▶ **About this task**
Word for word, transcribe the data below from the line with "BT1: 7.4V (plus" to the line with "R2: 6.8k (RESET, VDD) -> 6.8k (RESET, SCK)", keeping both of those lines.

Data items
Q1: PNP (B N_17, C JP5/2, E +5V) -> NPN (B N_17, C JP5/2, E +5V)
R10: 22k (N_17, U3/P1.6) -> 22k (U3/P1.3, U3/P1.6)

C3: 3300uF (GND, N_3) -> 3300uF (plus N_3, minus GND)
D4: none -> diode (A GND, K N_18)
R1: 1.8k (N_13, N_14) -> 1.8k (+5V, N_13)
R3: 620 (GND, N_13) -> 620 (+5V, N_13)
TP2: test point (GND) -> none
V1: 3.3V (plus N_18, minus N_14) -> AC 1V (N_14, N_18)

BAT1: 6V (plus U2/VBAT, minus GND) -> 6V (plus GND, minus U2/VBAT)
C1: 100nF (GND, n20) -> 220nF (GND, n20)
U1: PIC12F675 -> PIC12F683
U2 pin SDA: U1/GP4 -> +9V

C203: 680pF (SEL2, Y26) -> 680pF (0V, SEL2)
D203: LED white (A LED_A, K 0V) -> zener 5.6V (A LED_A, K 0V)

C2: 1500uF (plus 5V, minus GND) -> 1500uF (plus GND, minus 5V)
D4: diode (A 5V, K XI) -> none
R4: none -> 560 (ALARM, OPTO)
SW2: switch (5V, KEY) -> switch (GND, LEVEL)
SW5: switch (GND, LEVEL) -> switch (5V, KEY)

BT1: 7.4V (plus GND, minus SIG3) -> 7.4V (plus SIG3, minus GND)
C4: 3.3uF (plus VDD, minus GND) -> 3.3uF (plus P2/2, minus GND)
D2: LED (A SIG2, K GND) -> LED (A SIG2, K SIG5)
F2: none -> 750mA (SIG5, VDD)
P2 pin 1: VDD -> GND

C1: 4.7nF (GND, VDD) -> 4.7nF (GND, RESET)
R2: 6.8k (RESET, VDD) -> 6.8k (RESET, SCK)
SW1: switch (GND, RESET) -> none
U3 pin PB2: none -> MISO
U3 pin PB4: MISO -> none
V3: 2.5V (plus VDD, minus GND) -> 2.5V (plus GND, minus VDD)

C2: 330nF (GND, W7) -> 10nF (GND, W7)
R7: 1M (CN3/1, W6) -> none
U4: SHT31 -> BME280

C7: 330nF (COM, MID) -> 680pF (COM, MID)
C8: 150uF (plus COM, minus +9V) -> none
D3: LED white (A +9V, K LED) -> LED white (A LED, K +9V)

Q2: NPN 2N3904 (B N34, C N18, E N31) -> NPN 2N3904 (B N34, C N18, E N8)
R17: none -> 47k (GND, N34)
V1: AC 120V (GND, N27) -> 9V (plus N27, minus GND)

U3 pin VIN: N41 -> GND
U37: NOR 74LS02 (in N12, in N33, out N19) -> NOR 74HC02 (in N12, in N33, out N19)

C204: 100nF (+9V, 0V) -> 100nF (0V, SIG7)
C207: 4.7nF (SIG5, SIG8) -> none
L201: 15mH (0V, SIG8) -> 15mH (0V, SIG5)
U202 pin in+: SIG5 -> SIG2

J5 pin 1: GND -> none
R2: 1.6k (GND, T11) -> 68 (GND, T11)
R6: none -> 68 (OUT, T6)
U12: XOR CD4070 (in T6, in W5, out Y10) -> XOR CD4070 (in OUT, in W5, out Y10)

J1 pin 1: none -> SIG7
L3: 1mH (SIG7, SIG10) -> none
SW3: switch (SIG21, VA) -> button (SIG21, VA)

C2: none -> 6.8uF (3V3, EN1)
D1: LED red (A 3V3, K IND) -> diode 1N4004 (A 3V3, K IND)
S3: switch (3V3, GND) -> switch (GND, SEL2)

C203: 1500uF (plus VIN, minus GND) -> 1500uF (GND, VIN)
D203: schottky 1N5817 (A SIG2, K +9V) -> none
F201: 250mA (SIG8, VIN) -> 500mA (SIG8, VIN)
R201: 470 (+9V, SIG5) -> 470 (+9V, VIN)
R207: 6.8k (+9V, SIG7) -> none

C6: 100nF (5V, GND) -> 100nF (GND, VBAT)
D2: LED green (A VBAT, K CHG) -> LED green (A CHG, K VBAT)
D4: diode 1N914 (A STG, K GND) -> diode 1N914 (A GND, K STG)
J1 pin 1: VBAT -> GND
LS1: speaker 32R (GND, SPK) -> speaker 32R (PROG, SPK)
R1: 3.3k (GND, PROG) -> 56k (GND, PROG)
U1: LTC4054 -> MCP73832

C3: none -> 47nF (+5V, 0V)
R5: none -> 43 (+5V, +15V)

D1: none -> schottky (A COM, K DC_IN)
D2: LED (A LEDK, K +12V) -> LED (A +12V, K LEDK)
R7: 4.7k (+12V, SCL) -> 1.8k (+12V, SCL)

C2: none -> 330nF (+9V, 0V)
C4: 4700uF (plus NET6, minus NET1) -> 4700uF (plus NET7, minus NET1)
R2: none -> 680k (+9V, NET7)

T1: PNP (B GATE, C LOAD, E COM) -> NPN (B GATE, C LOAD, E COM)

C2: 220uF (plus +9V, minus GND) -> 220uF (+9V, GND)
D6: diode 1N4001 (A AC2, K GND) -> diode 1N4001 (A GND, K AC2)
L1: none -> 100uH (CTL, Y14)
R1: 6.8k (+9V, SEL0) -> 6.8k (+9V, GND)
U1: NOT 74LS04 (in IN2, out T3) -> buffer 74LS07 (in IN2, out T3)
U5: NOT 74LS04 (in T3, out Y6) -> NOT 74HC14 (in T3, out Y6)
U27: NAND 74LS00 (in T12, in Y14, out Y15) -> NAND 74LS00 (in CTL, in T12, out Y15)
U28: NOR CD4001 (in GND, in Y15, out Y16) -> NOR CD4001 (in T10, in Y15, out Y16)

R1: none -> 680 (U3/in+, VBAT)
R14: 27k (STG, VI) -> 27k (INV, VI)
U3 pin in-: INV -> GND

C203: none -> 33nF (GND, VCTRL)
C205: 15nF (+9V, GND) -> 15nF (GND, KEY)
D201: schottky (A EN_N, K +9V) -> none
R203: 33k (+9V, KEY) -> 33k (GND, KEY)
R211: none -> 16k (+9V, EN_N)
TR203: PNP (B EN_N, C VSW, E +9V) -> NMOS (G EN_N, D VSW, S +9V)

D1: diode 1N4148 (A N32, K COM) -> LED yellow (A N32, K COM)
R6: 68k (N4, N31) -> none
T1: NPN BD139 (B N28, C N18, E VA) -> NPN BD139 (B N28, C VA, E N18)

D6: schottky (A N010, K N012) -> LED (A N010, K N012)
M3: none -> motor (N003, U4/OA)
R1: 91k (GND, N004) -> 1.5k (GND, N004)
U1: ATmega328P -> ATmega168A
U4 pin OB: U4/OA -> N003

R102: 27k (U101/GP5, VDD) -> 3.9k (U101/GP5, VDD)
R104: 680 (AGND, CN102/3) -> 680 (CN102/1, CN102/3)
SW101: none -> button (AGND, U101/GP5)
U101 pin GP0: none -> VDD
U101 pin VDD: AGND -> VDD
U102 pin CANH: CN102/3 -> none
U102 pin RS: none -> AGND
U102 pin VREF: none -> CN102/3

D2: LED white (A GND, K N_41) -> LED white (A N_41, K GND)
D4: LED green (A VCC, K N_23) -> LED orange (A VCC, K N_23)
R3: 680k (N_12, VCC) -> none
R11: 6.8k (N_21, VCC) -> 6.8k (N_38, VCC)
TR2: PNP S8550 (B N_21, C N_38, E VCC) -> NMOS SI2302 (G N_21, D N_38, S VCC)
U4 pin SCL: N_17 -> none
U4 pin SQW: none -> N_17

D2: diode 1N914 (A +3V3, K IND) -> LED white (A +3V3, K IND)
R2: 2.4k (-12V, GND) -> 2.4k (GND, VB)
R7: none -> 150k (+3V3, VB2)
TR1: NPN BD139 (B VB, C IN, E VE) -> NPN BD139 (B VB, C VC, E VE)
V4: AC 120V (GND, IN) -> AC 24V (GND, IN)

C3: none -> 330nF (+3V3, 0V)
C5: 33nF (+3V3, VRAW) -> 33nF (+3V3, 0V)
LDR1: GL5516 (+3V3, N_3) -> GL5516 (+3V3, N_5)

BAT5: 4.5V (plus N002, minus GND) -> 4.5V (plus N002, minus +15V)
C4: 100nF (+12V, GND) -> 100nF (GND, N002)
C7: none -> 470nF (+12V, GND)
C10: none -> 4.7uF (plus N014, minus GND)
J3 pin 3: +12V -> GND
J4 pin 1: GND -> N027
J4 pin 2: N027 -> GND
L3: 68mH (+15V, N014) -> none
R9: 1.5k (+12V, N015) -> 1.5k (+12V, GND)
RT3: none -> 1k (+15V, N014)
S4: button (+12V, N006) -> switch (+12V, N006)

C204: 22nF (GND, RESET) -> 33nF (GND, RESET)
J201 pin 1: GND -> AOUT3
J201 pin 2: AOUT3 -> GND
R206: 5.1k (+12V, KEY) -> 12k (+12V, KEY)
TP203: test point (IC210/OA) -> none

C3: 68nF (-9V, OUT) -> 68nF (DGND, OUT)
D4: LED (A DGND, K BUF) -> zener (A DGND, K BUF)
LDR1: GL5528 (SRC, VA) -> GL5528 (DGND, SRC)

▶ **Completed task**
BT1: 7.4V (plus GND, minus SIG3) -> 7.4V (plus SIG3, minus GND)
C4: 3.3uF (plus VDD, minus GND) -> 3.3uF (plus P2/2, minus GND)
D2: LED (A SIG2, K GND) -> LED (A SIG2, K SIG5)
F2: none -> 750mA (SIG5, VDD)
P2 pin 1: VDD -> GND

C1: 4.7nF (GND, VDD) -> 4.7nF (GND, RESET)
R2: 6.8k (RESET, VDD) -> 6.8k (RESET, SCK)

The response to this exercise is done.